The task.
Could you transcribe every record below exactly as written, leaving out any pictures?
-- -- --
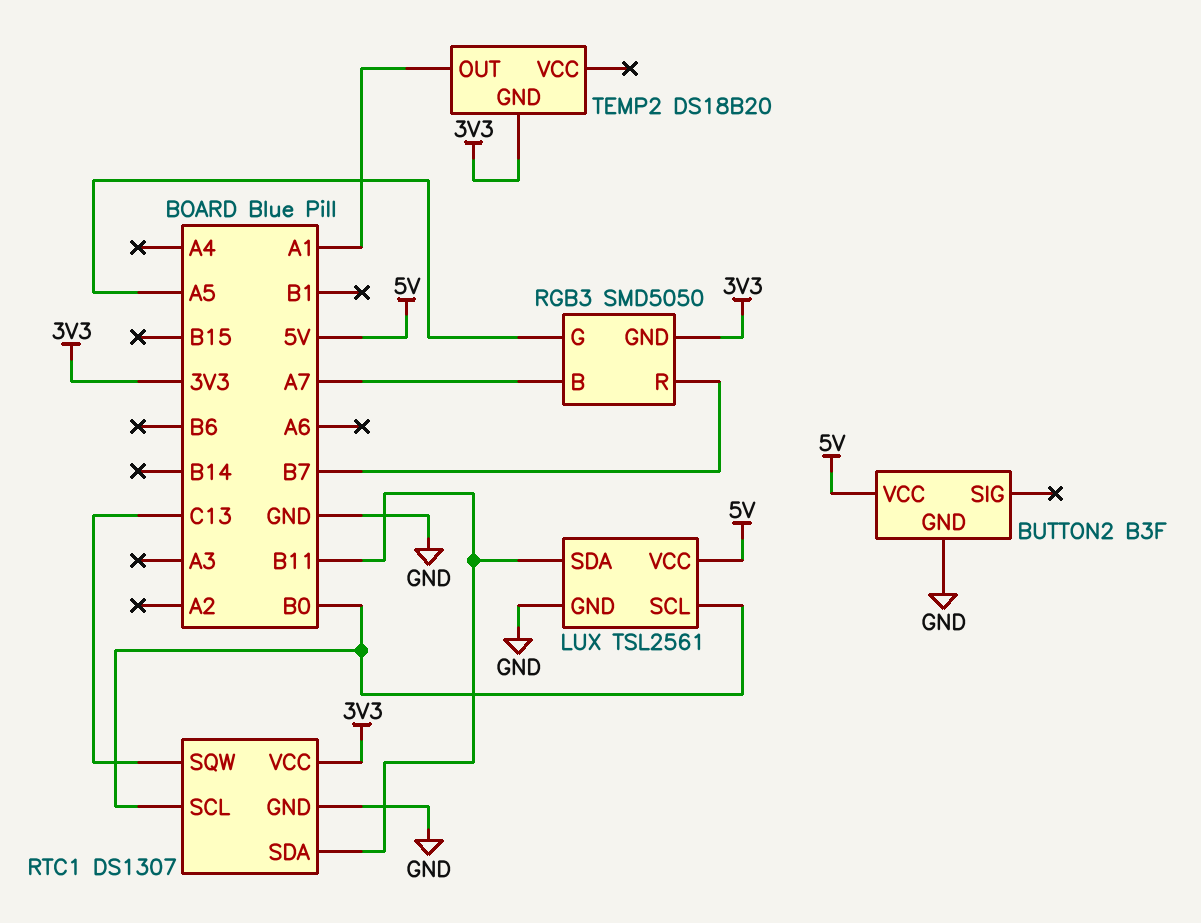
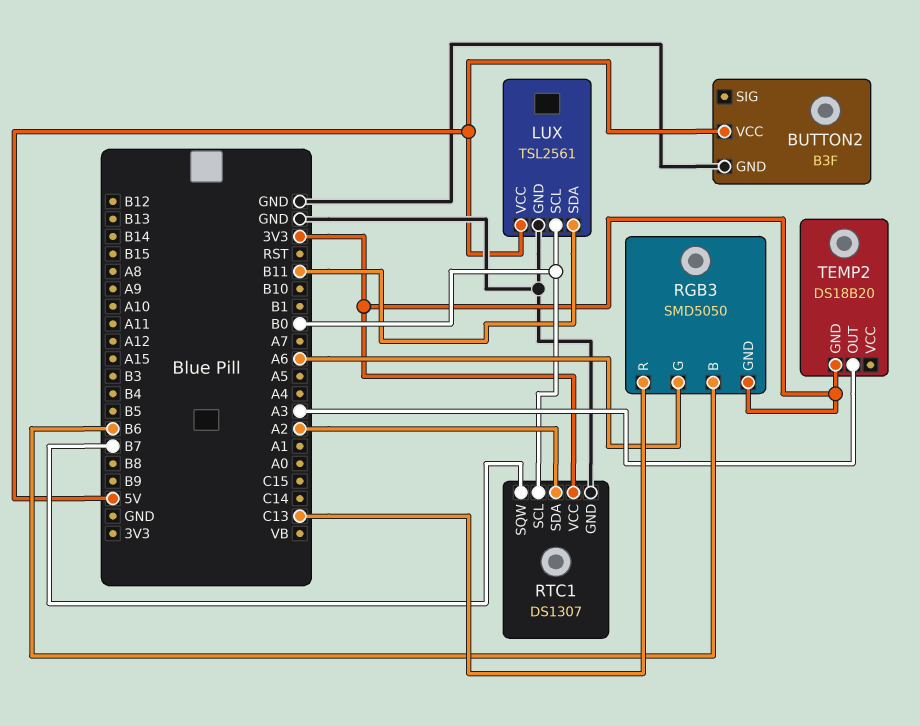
RGB3 pin B: A7 -> B6
RGB3 pin G: A5 -> A6
RGB3 pin R: B7 -> C13
RTC1 pin SDA: B11 -> A2
RTC1 pin SQW: C13 -> B7
TEMP2 pin OUT: A1 -> A3

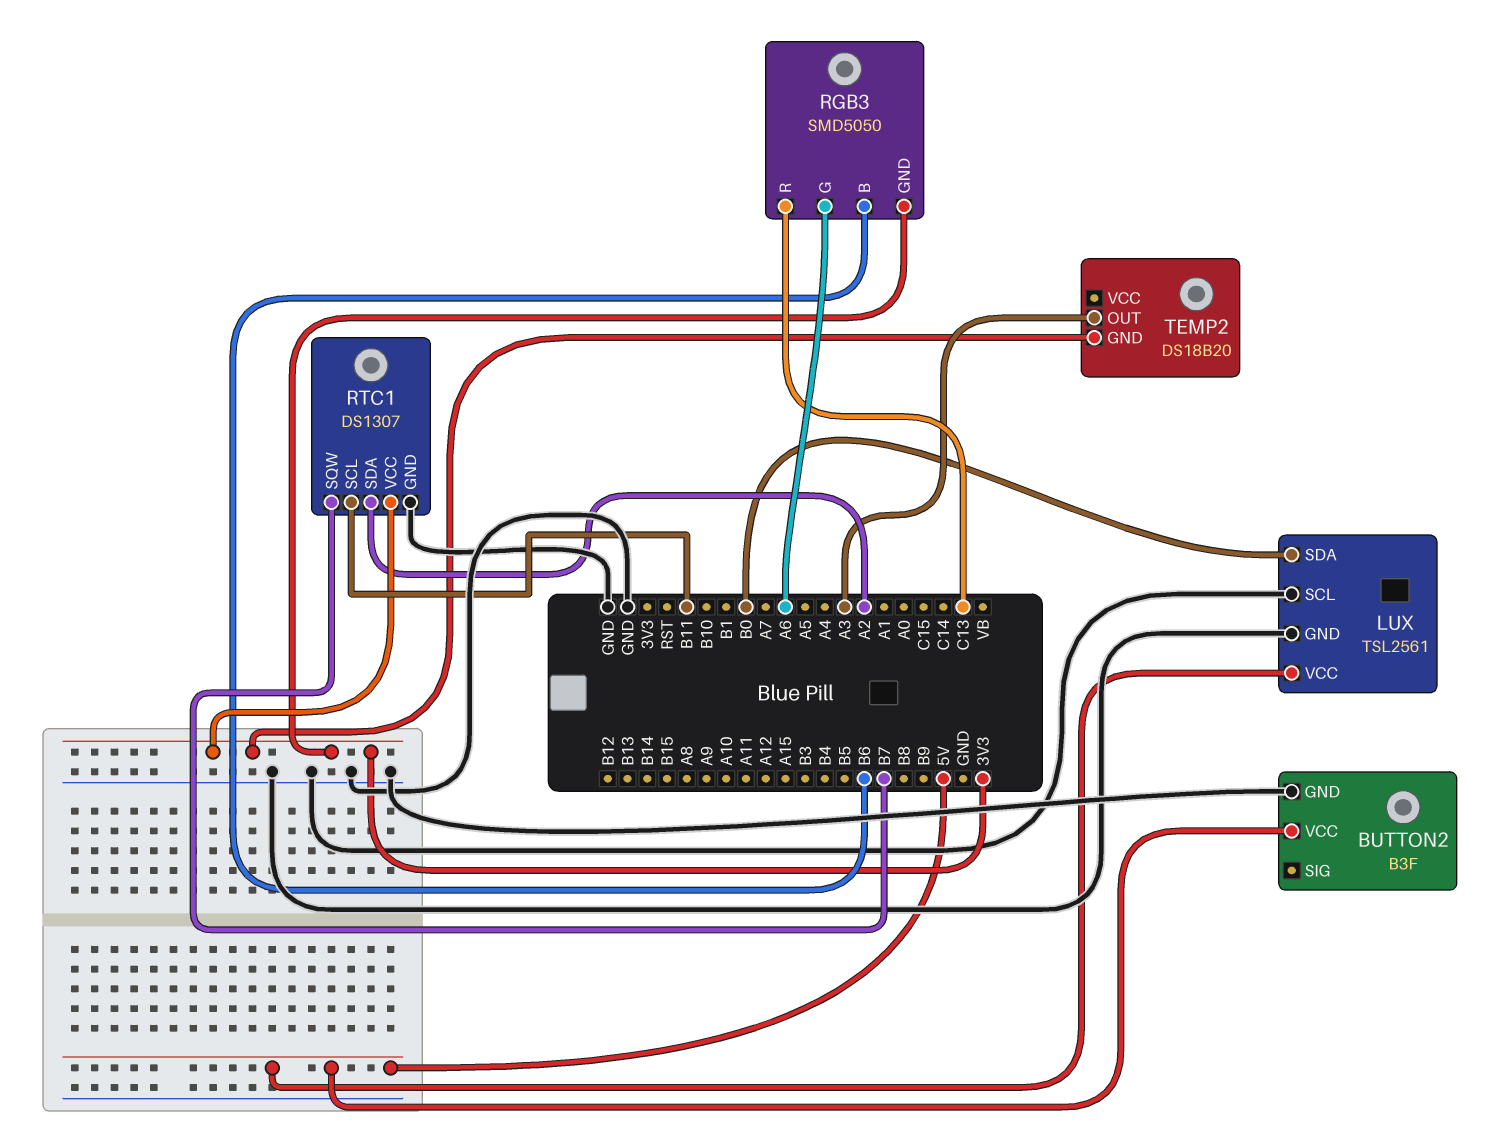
LUX pin SCL: B0 -> GND
LUX pin SDA: B11 -> B0
RTC1 pin SCL: B0 -> B11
-- -- --
Answer to the exercise.
RGB3 pin B: A7 -> B6
RGB3 pin G: A5 -> A6
RGB3 pin R: B7 -> C13
RTC1 pin SDA: B11 -> A2
RTC1 pin SQW: C13 -> B7
TEMP2 pin OUT: A1 -> A3

LUX pin SCL: B0 -> GND
LUX pin SDA: B11 -> B0
RTC1 pin SCL: B0 -> B11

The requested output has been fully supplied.